TASK PROMPT: Transcribe every line below exactly; no image goes into the output.

Scene difference descriptions:
____

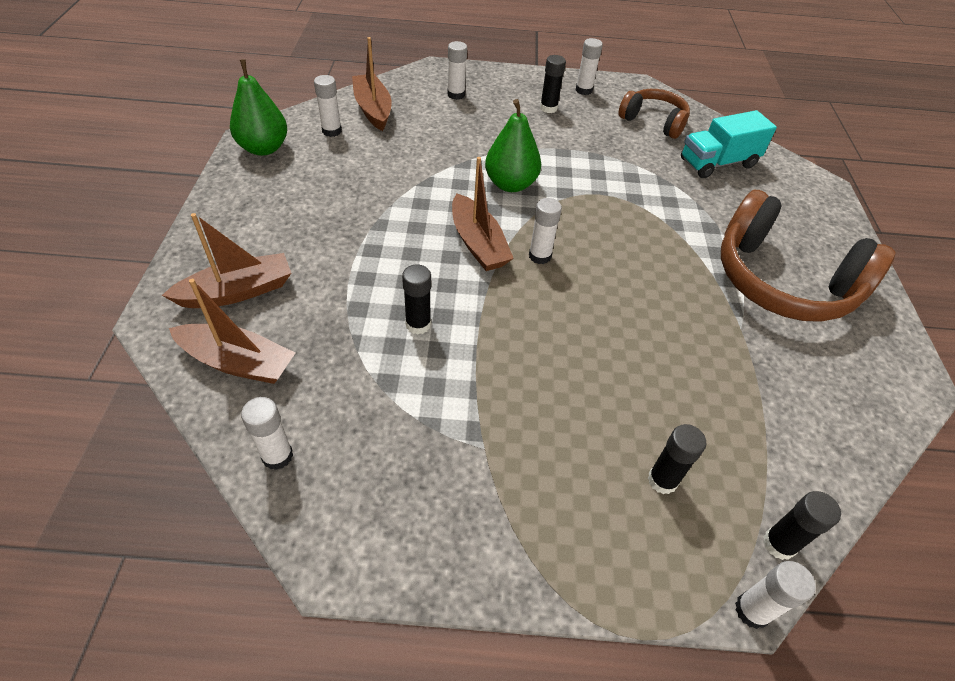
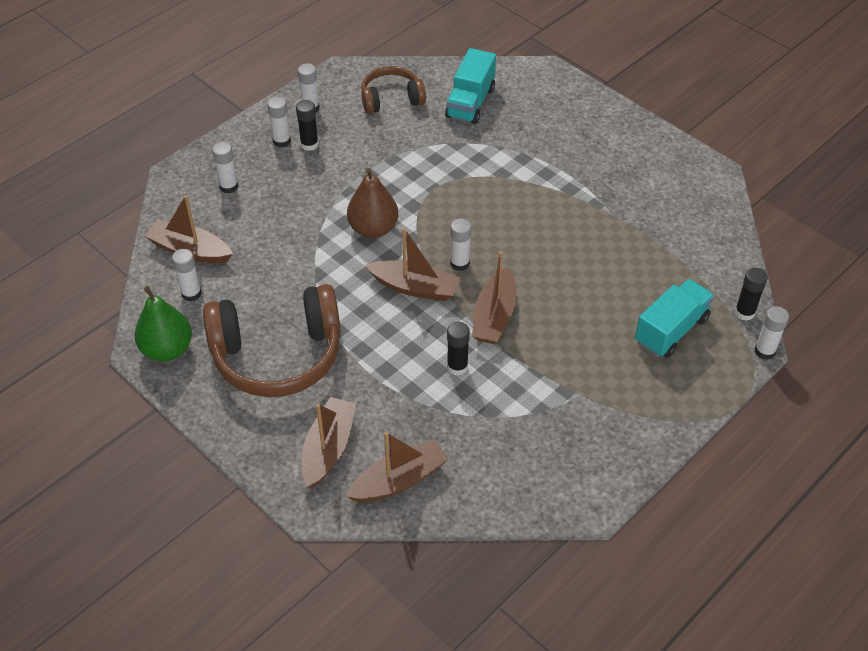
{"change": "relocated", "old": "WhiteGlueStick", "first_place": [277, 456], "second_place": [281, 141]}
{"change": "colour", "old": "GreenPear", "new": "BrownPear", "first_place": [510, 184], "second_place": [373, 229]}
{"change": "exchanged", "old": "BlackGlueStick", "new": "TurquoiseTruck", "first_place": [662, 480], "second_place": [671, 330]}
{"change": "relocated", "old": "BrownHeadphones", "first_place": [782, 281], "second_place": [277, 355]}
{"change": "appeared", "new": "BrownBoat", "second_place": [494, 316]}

____

YOUR RESPONSE:
{"change": "relocated", "old": "WhiteGlueStick", "first_place": [277, 456], "second_place": [281, 141]}
{"change": "colour", "old": "GreenPear", "new": "BrownPear", "first_place": [510, 184], "second_place": [373, 229]}
{"change": "exchanged", "old": "BlackGlueStick", "new": "TurquoiseTruck", "first_place": [662, 480], "second_place": [671, 330]}
{"change": "relocated", "old": "BrownHeadphones", "first_place": [782, 281], "second_place": [277, 355]}
{"change": "appeared", "new": "BrownBoat", "second_place": [494, 316]}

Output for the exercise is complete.